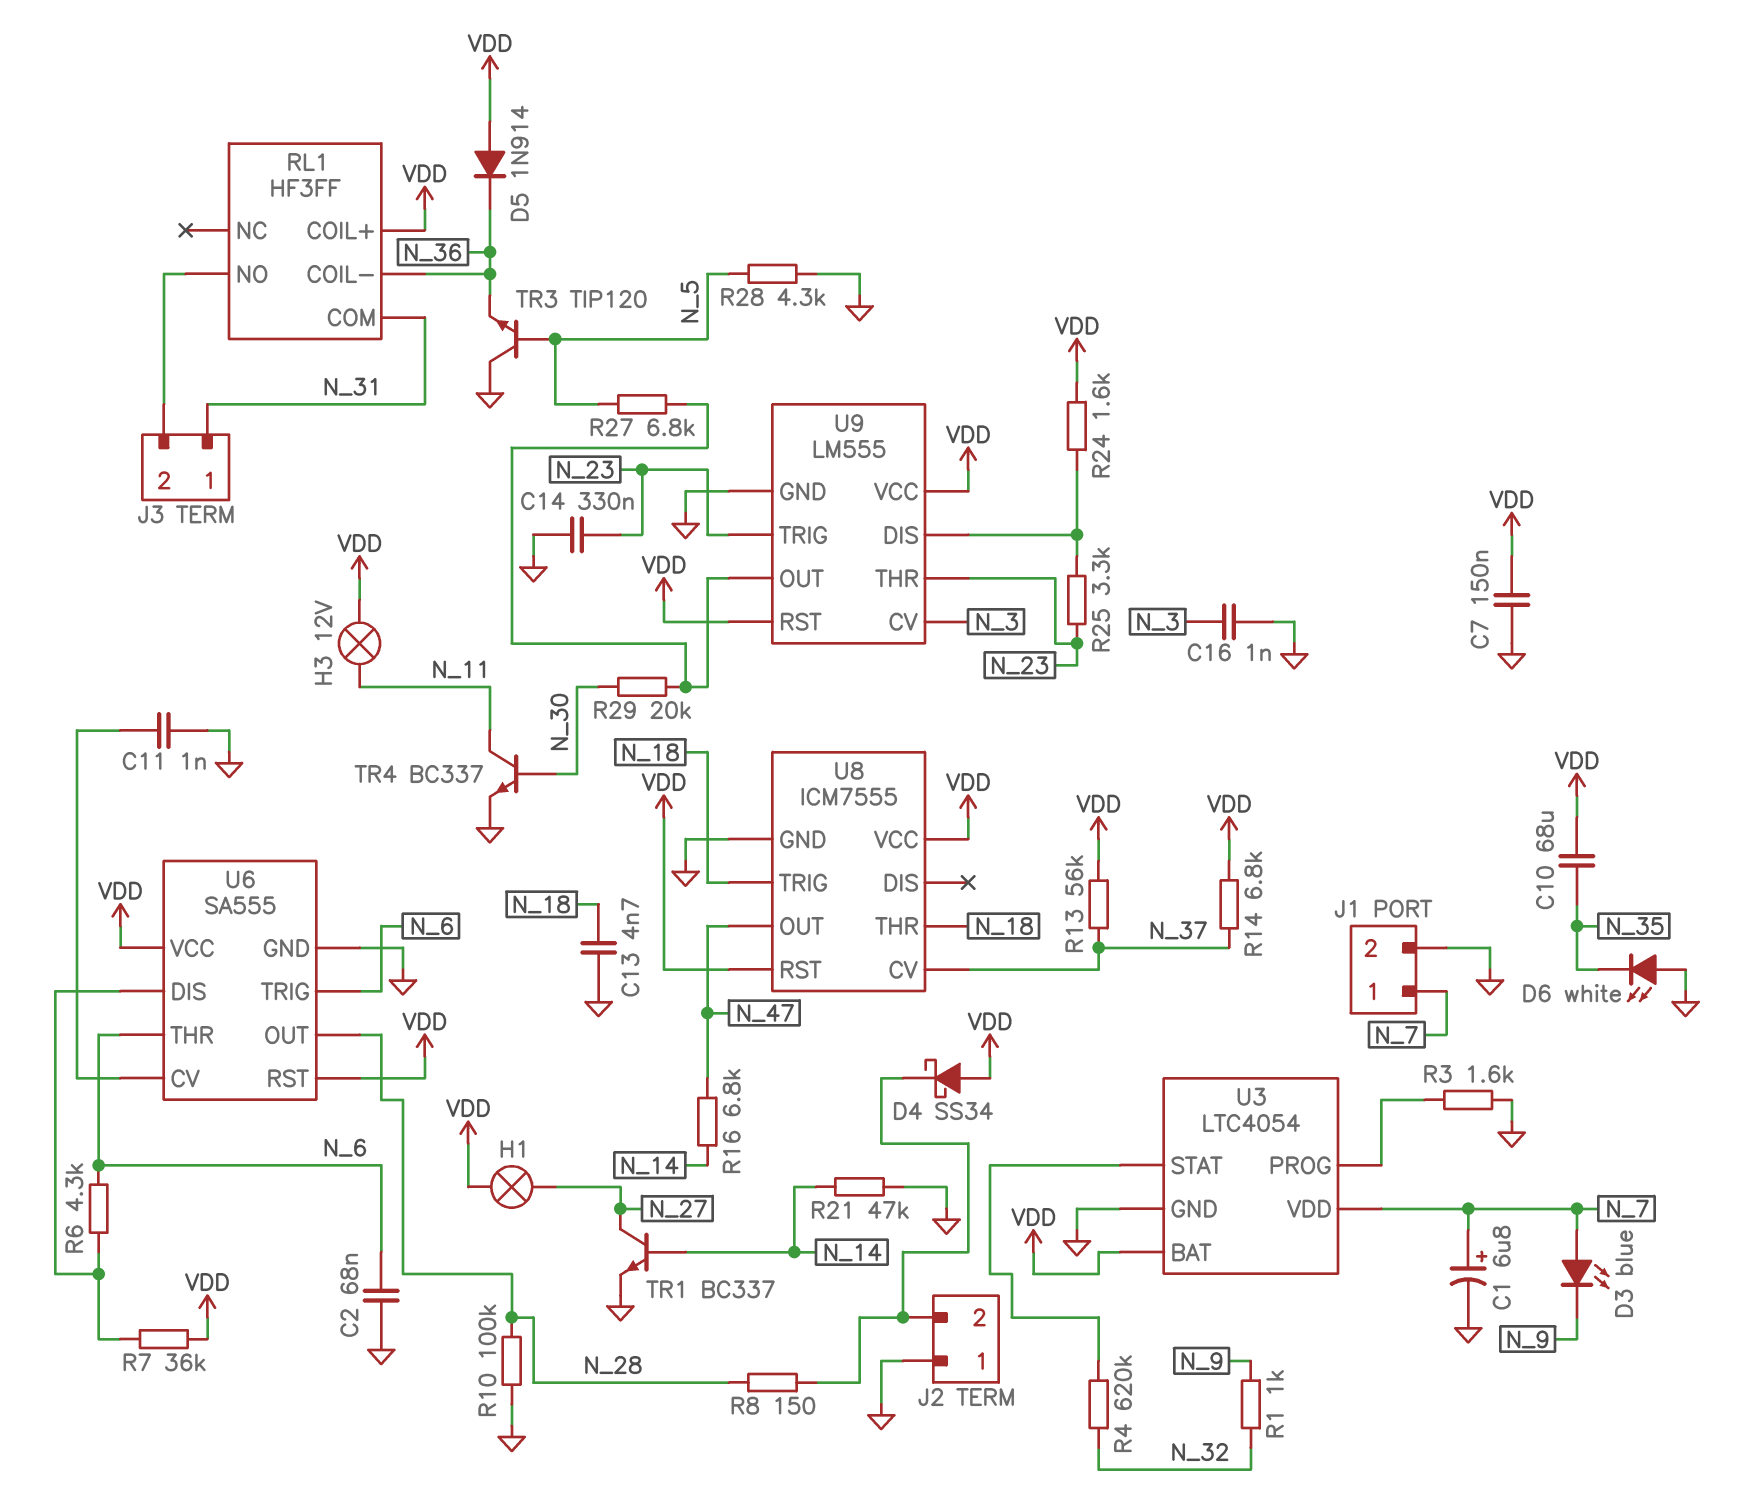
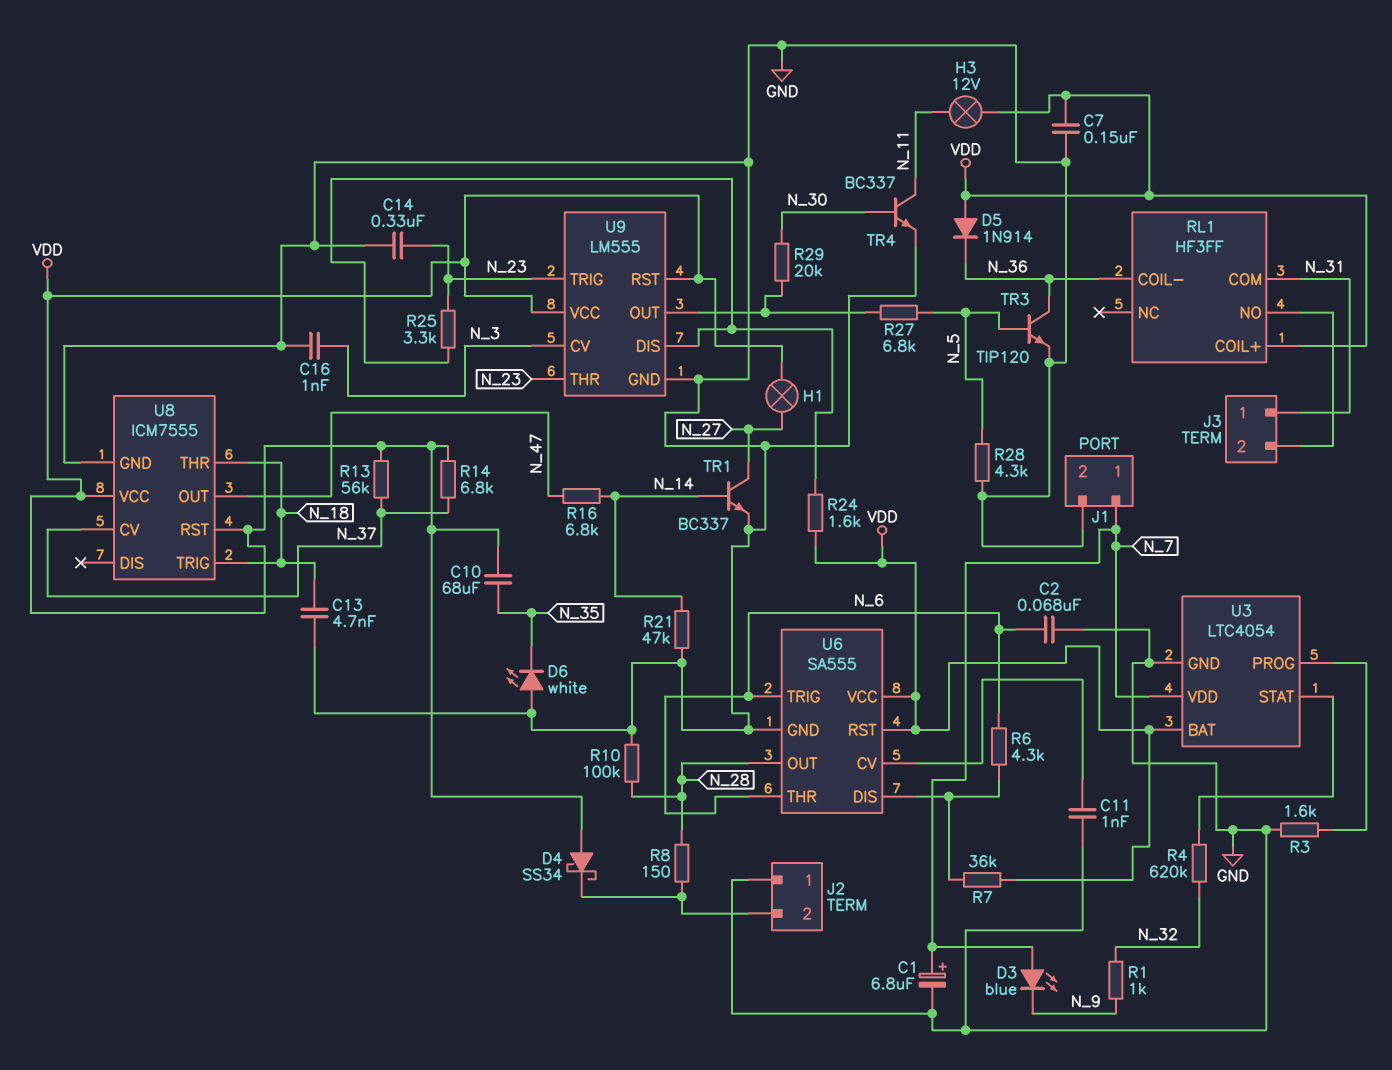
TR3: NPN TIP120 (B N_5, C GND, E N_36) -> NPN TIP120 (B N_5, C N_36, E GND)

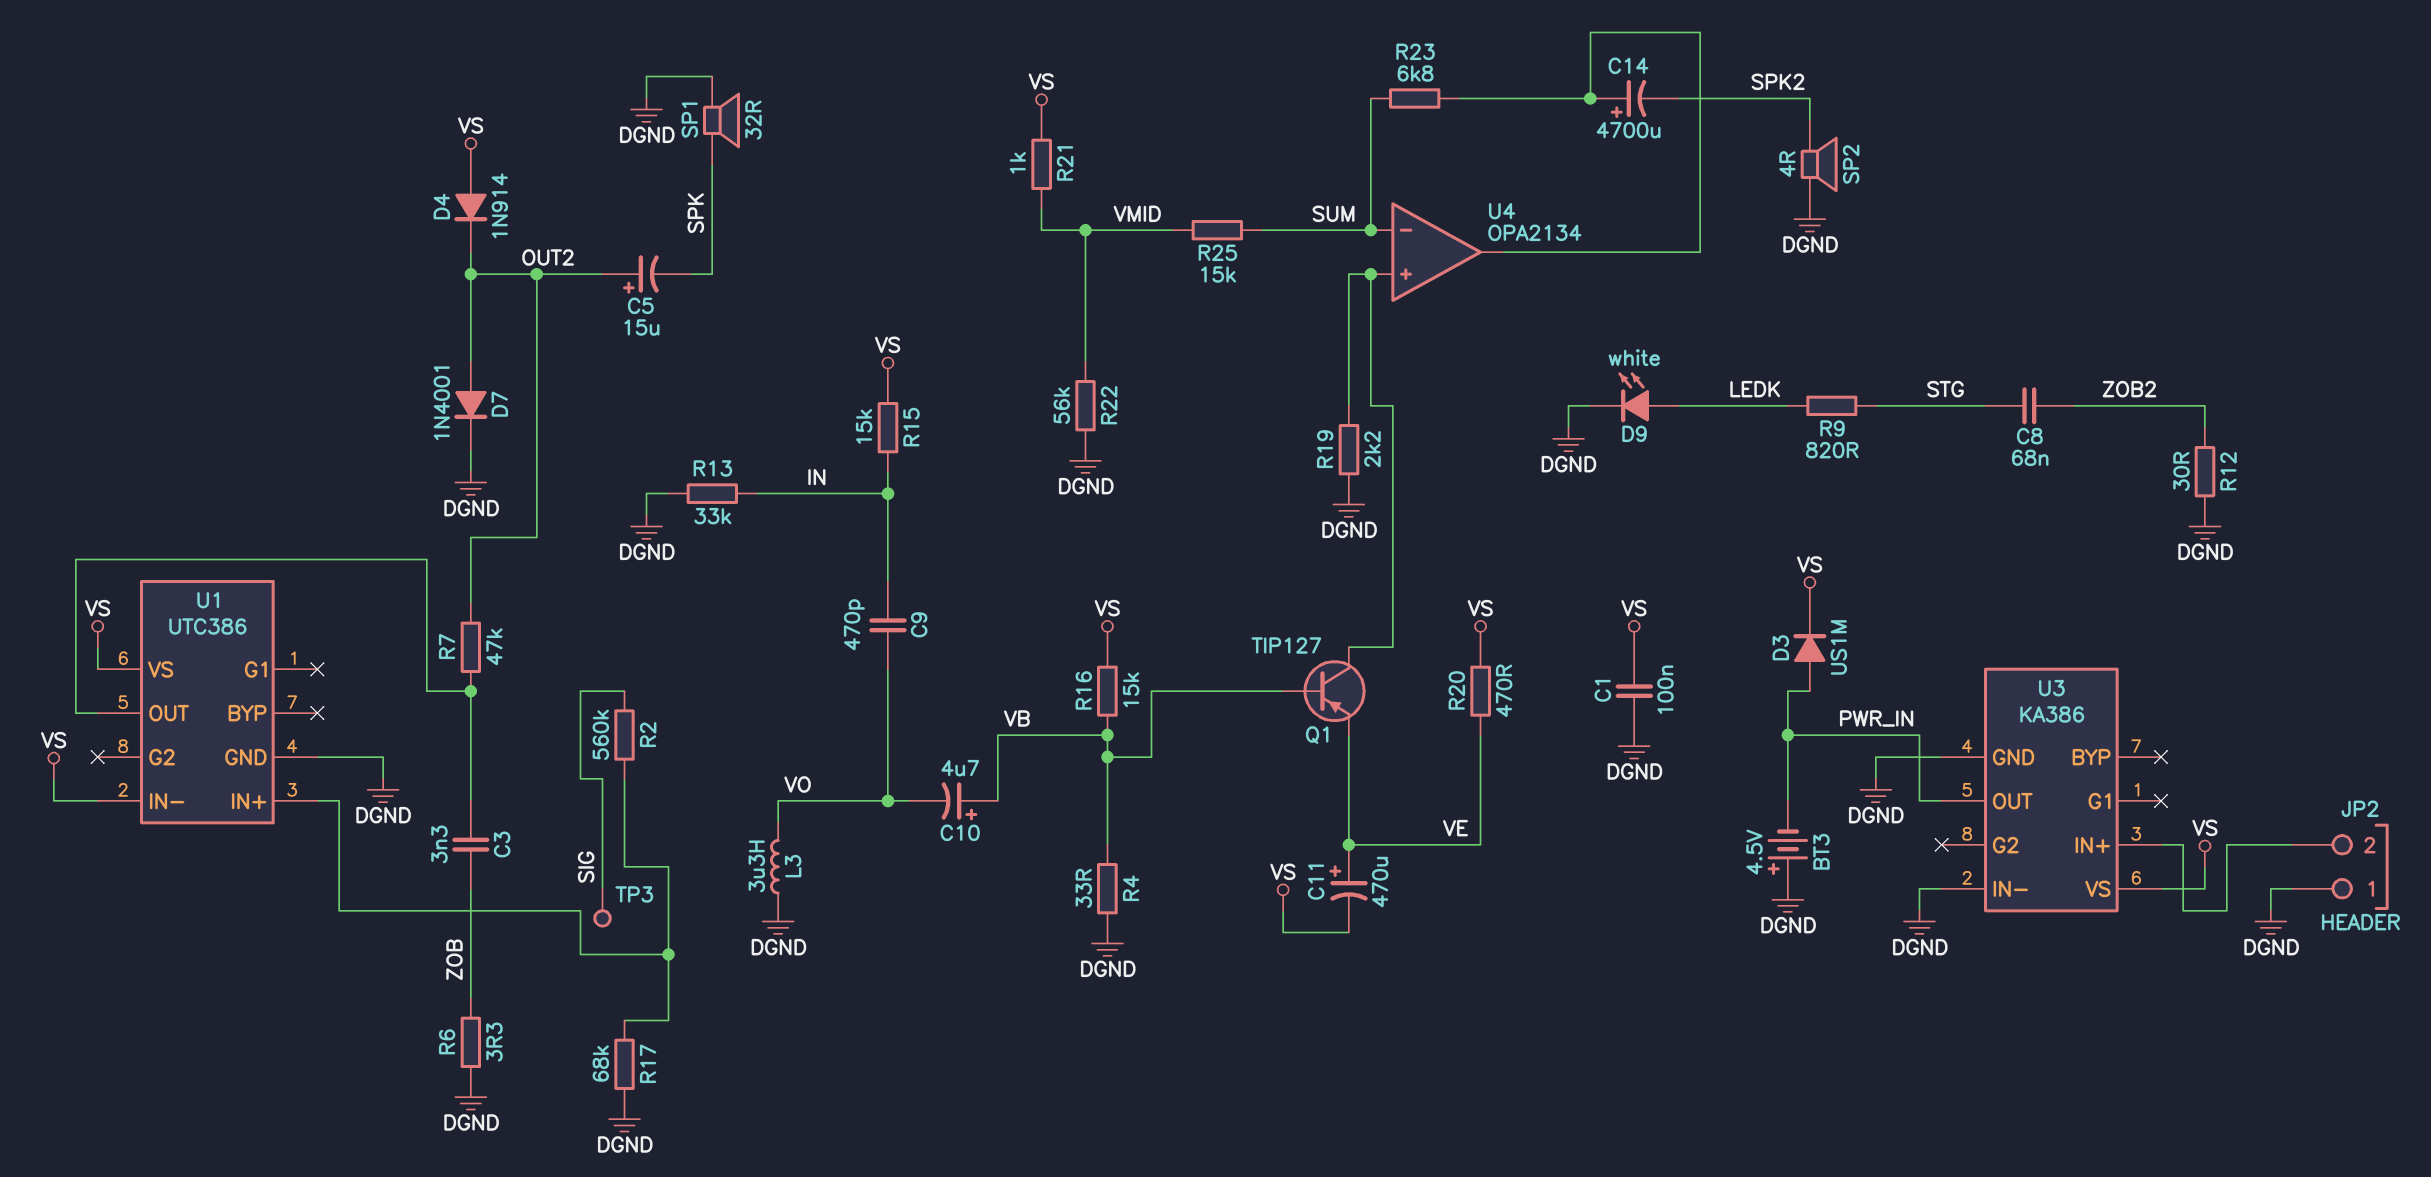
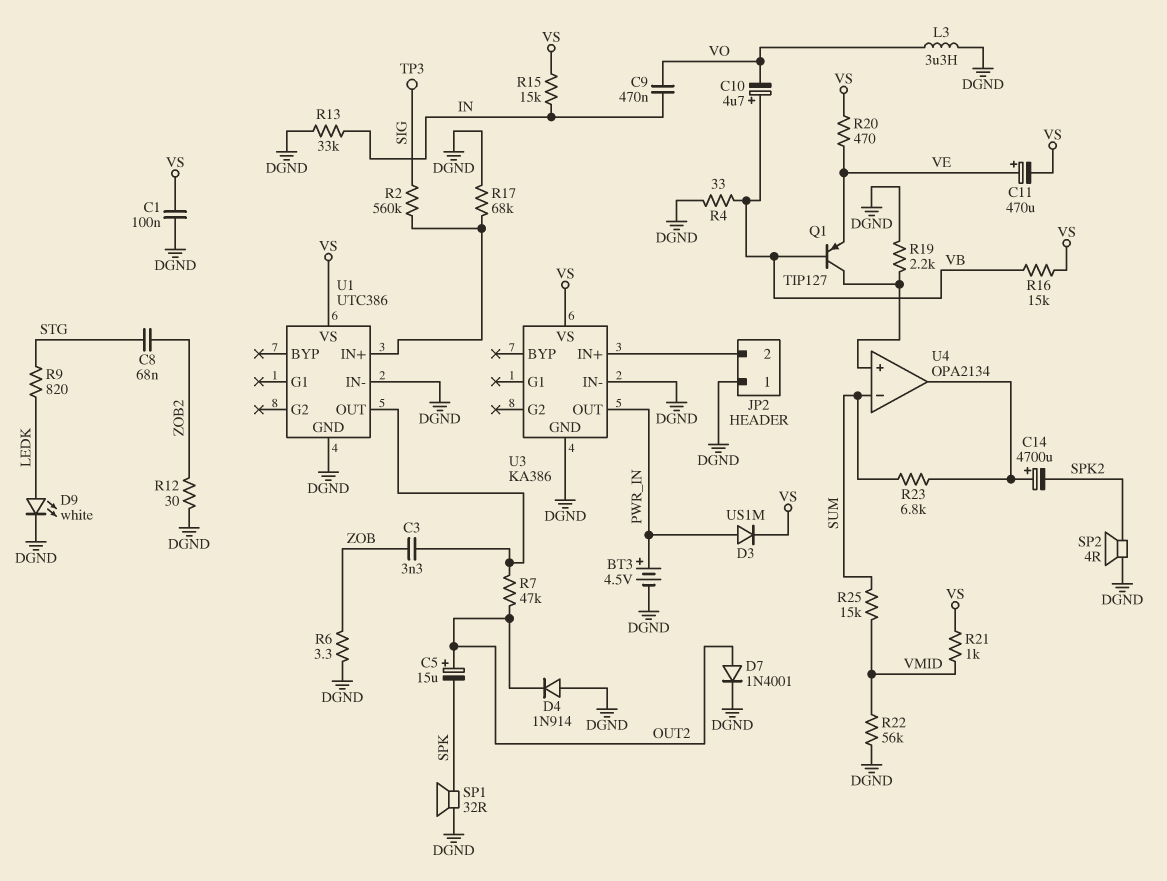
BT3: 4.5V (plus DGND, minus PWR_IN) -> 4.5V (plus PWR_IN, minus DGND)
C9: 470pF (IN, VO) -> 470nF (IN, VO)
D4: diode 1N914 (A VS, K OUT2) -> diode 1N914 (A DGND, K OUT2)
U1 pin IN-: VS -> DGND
■ ■ ■ ■ ■
Every entry above, pictures excluded, needs to be duplicated exactly.

● Written solution:
TR3: NPN TIP120 (B N_5, C GND, E N_36) -> NPN TIP120 (B N_5, C N_36, E GND)

BT3: 4.5V (plus DGND, minus PWR_IN) -> 4.5V (plus PWR_IN, minus DGND)
C9: 470pF (IN, VO) -> 470nF (IN, VO)
D4: diode 1N914 (A VS, K OUT2) -> diode 1N914 (A DGND, K OUT2)
U1 pin IN-: VS -> DGND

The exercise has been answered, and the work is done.